WORK REQUIRED: Among the entries below, please show each line that carries the word "scissors".

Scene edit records

- Opening Delimiter -

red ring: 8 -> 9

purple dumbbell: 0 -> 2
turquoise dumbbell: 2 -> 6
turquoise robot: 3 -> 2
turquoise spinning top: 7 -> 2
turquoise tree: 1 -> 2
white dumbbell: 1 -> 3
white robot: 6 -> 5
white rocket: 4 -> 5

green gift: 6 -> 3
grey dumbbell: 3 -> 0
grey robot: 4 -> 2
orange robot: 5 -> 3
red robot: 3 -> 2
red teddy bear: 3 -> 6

- Closing Delimiter -
- Opening Delimiter -

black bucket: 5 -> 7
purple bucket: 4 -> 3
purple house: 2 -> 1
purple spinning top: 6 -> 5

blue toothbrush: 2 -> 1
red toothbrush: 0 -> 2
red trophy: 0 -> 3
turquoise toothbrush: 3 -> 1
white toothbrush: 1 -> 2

- Closing Delimiter -
- Opening Delimiter -

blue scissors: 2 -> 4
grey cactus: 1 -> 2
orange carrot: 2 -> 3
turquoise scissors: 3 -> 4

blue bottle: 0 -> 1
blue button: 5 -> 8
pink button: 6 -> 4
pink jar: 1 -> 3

- Closing Delimiter -

SOLUTION FOR THIS EXERCISE:
blue scissors: 2 -> 4
turquoise scissors: 3 -> 4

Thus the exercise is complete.